== WHAT IS NEEDED ==
Without any pictures, print the lines below from the one that has "[(188,16),(196,25),(201,22),(193,11),(188,16)]" through the one that has "[(294,131),(338,185),(369,160),(326,106),(294,131)]", exactly and nothing else.

== DATA SUPPLIED ==
>>>>
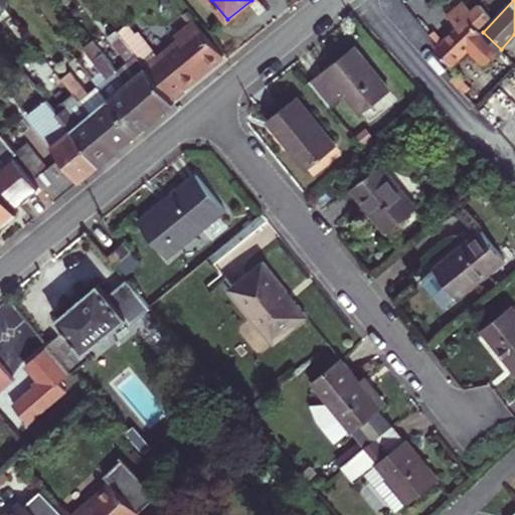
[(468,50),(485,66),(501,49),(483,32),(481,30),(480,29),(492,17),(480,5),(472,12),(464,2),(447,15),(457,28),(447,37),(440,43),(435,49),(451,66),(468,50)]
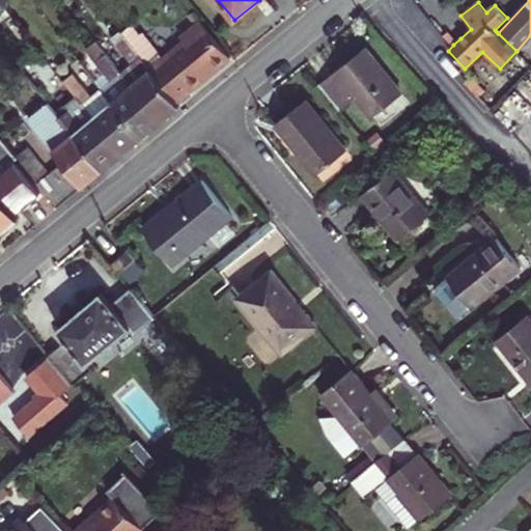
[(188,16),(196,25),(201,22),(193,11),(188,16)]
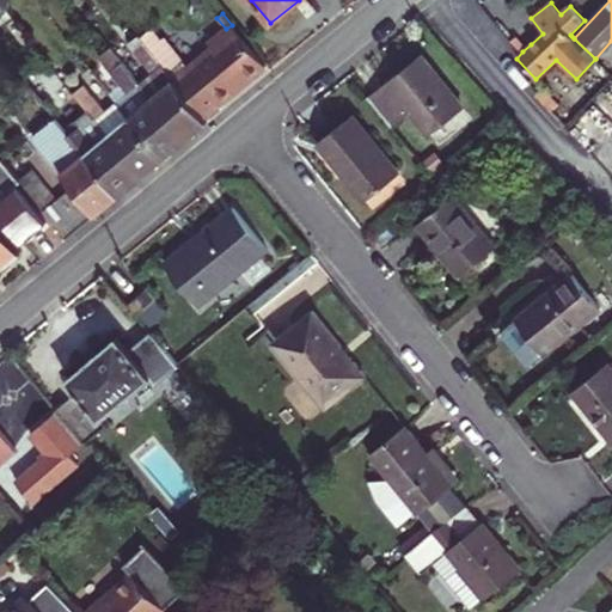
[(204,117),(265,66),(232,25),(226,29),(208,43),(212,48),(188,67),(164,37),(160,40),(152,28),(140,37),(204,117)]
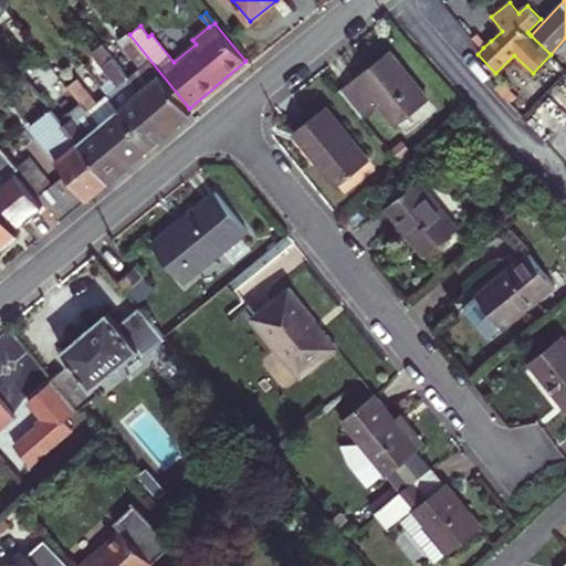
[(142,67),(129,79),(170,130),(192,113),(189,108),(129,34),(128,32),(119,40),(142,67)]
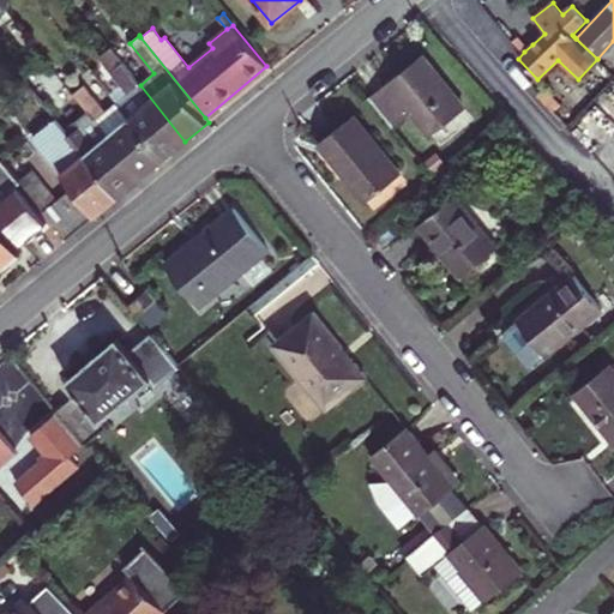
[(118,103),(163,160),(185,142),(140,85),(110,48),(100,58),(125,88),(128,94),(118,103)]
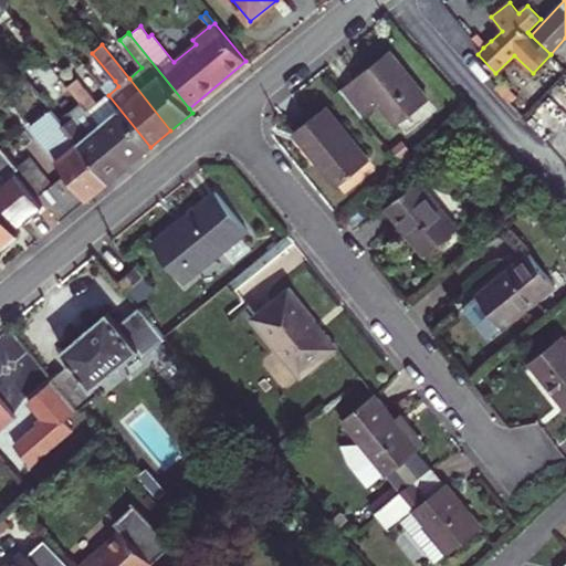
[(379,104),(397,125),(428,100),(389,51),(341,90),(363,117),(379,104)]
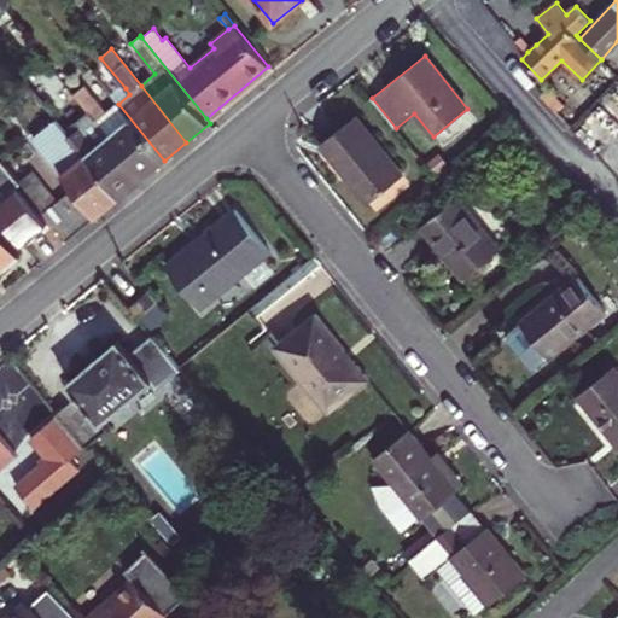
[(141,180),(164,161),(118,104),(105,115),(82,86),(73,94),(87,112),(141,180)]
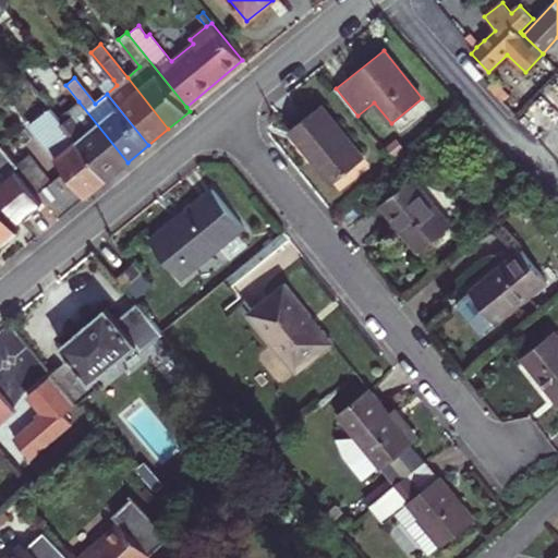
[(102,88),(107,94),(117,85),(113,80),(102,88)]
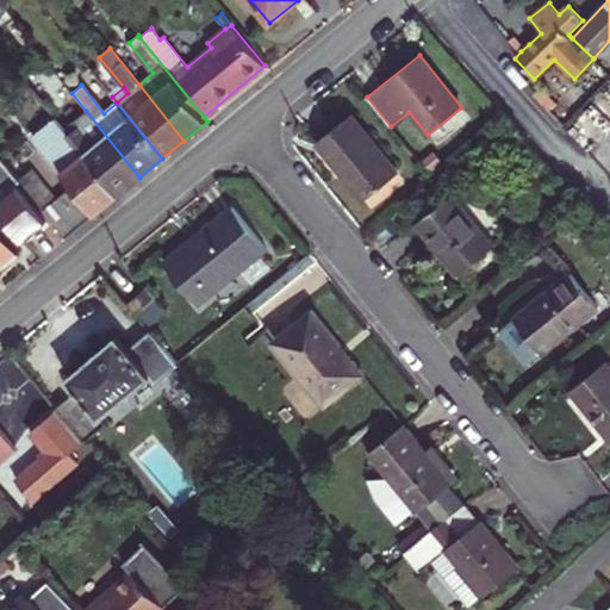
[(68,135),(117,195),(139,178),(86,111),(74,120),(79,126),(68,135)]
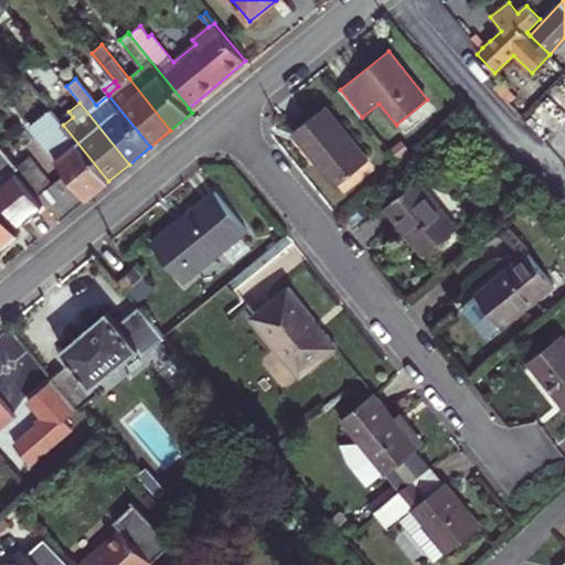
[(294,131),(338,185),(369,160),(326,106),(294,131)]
<<<<
>>>>
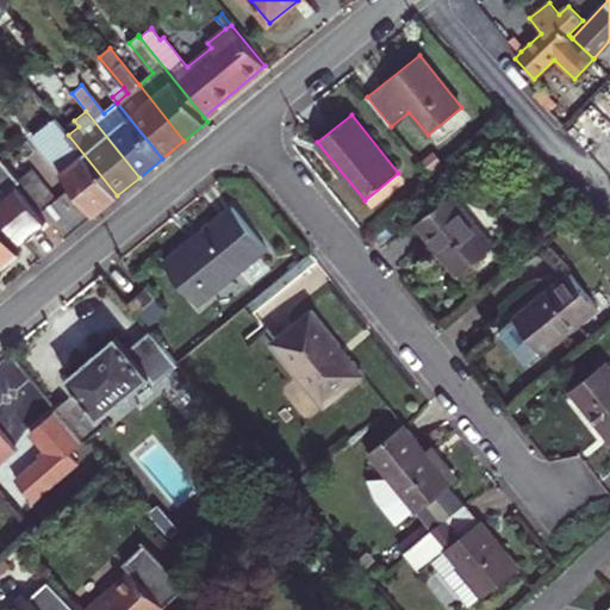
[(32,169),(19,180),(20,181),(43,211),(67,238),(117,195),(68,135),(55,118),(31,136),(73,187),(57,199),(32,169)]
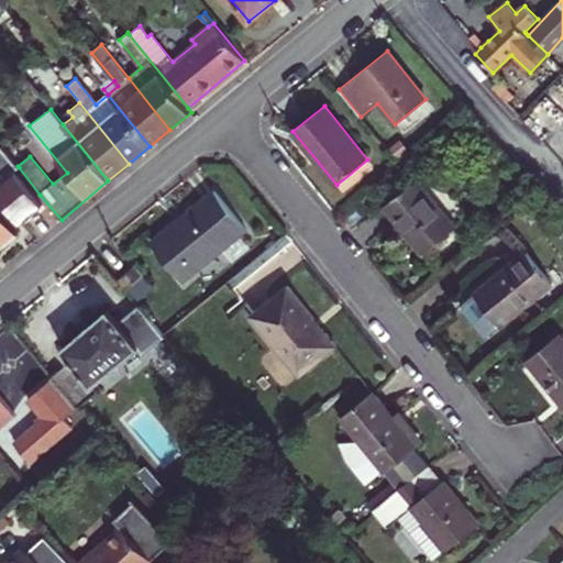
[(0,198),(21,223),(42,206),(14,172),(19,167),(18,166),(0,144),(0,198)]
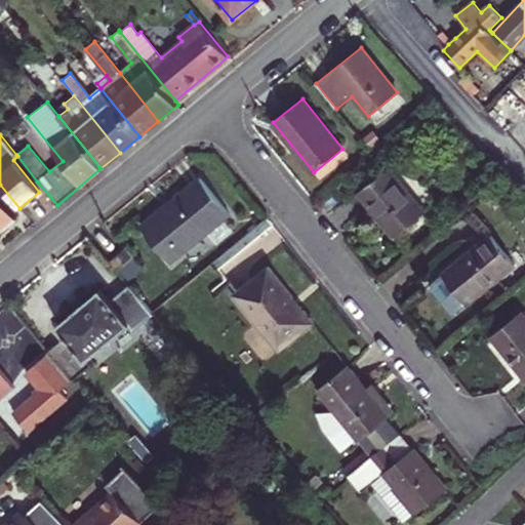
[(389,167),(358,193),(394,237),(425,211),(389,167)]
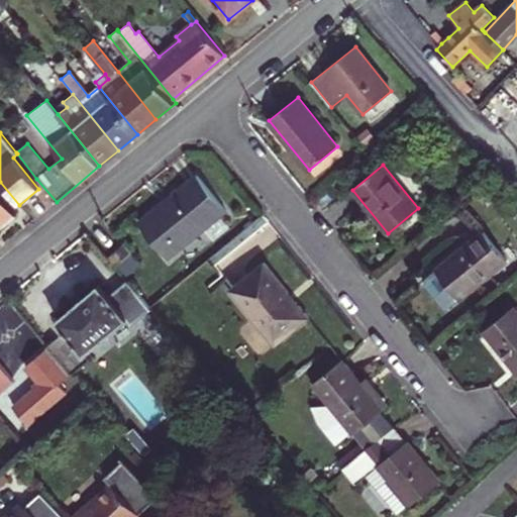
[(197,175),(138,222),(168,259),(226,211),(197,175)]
<<<<
>>>>
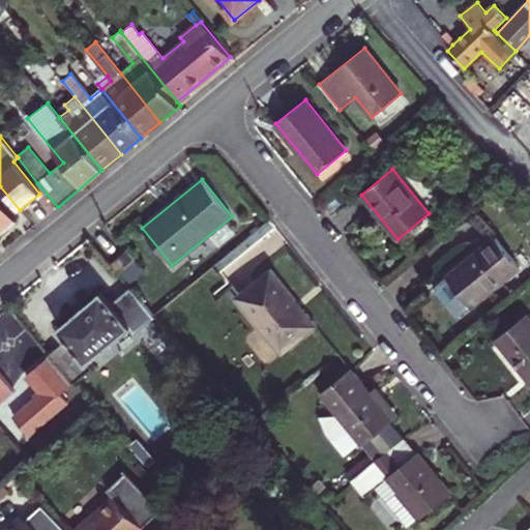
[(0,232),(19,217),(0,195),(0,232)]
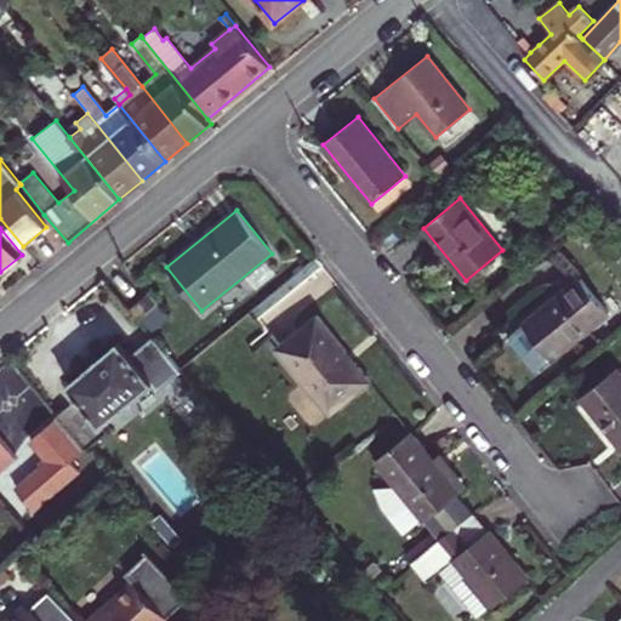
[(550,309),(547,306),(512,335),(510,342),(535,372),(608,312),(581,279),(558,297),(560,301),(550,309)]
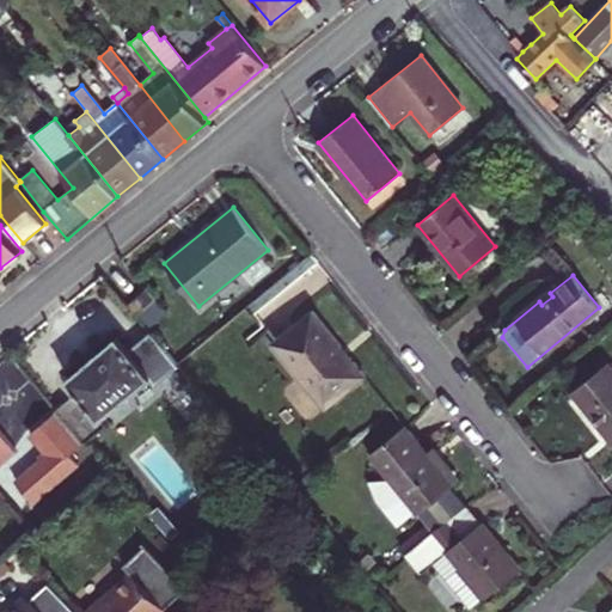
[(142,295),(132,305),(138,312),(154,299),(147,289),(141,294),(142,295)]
<<<<
== COMPLETED TASK ==
[(188,16),(196,25),(201,22),(193,11),(188,16)]
[(204,117),(265,66),(232,25),(226,29),(208,43),(212,48),(188,67),(164,37),(160,40),(152,28),(140,37),(204,117)]
[(142,67),(129,79),(170,130),(192,113),(189,108),(129,34),(128,32),(119,40),(142,67)]
[(118,103),(163,160),(185,142),(140,85),(110,48),(100,58),(125,88),(128,94),(118,103)]
[(379,104),(397,125),(428,100),(389,51),(341,90),(363,117),(379,104)]
[(141,180),(164,161),(118,104),(105,115),(82,86),(73,94),(87,112),(141,180)]
[(102,88),(107,94),(117,85),(113,80),(102,88)]
[(68,135),(117,195),(139,178),(86,111),(74,120),(79,126),(68,135)]
[(294,131),(338,185),(369,160),(326,106),(294,131)]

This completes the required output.